Records for the task: Begin

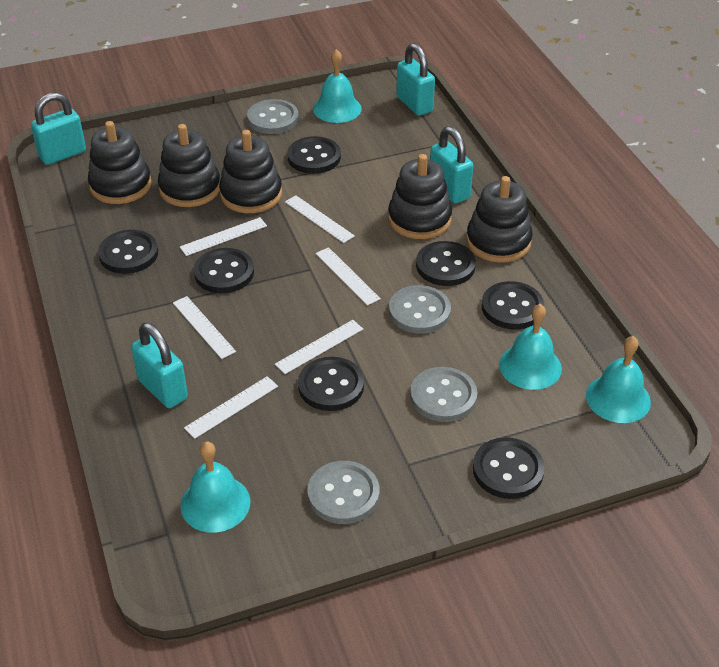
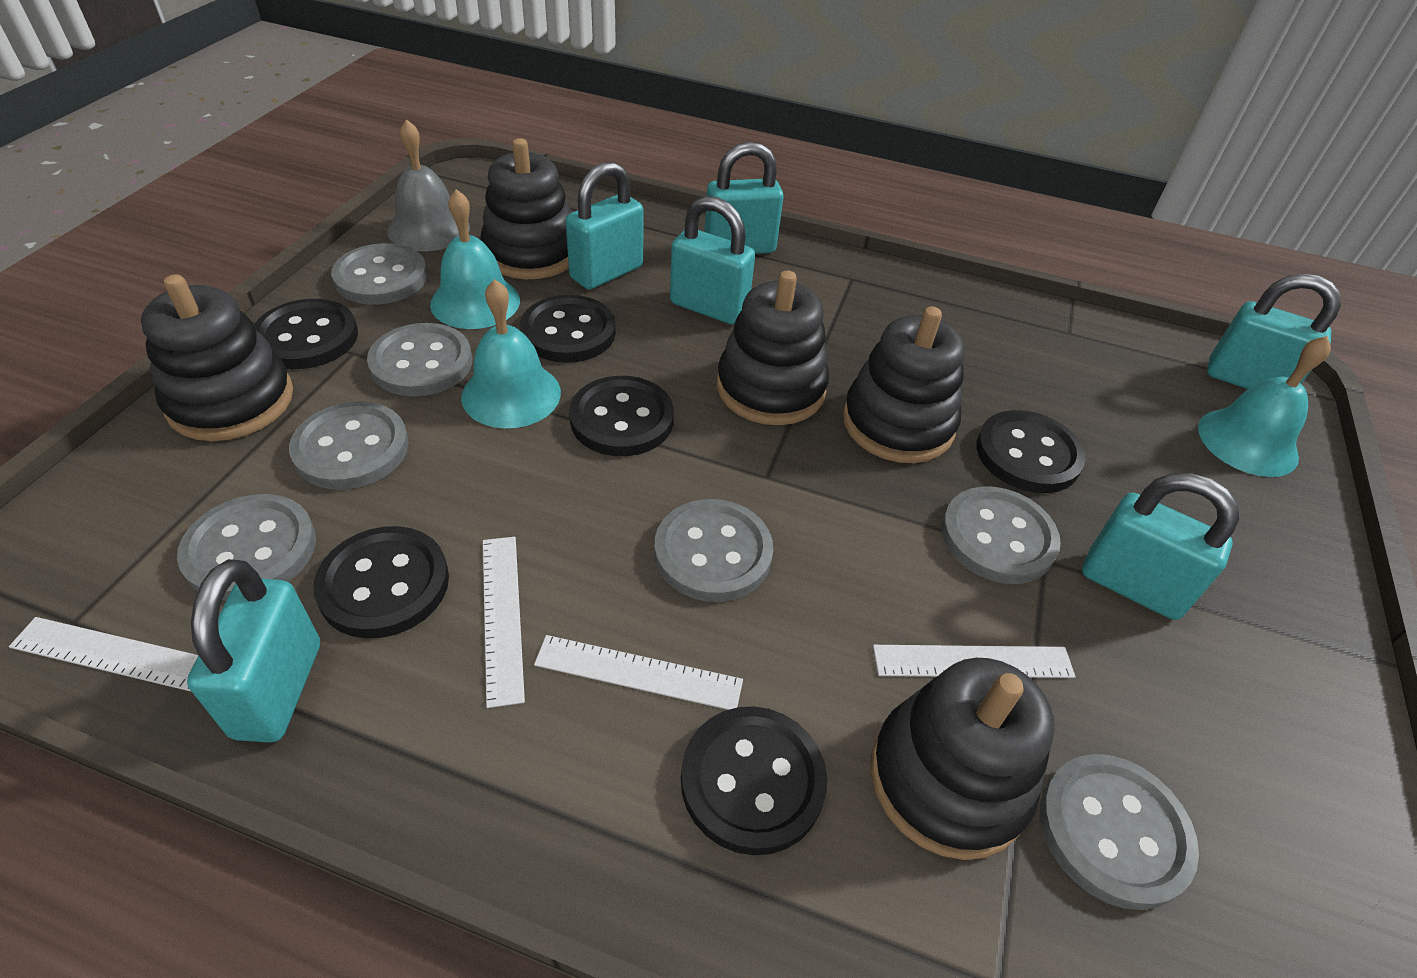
black button: [98,230,158,274] [194,248,254,293] [287,136,341,174] [298,357,364,411] [416,241,476,286] [473,437,545,499] [482,281,544,330] = 7 -> [254,299,358,369] [314,526,449,638] [520,295,616,363] [569,376,674,456] [681,706,827,855] [977,410,1086,493] = 6
grey bell: none = 0 -> [387,119,470,251] = 1
grey button: [247,99,299,134] [307,461,379,524] [389,285,451,334] [410,367,477,422] = 4 -> [177,494,316,601] [289,402,409,490] [331,243,427,305] [367,323,472,397] [654,499,774,602] [942,486,1061,584] [1040,754,1199,910] = 7
turquoise bell: [180,442,251,533] [313,49,362,123] [499,304,562,390] [586,336,651,423] = 4 -> [430,189,520,329] [461,279,561,428] [1198,336,1331,477] = 3
turquoise padlock: [31,92,86,165] [131,322,188,408] [396,43,435,116] [430,126,473,203] = 4 -> [187,559,320,743] [565,161,644,289] [670,196,755,325] [704,141,784,254] [1082,473,1240,620] [1207,273,1341,389] = 6
white ruler: [173,296,236,359] [180,217,267,256] [184,376,278,439] [275,320,363,374] [285,195,355,243] [316,247,381,305] = 6 -> [9,617,198,692] [483,537,525,708] [534,635,743,710] [873,645,1076,678] = 4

Records for the task: End

Job item –
Working through the entries above, copy every line in which "turquoise" is found.

Output –
turquoise bell: [180,442,251,533] [313,49,362,123] [499,304,562,390] [586,336,651,423] = 4 -> [430,189,520,329] [461,279,561,428] [1198,336,1331,477] = 3
turquoise padlock: [31,92,86,165] [131,322,188,408] [396,43,435,116] [430,126,473,203] = 4 -> [187,559,320,743] [565,161,644,289] [670,196,755,325] [704,141,784,254] [1082,473,1240,620] [1207,273,1341,389] = 6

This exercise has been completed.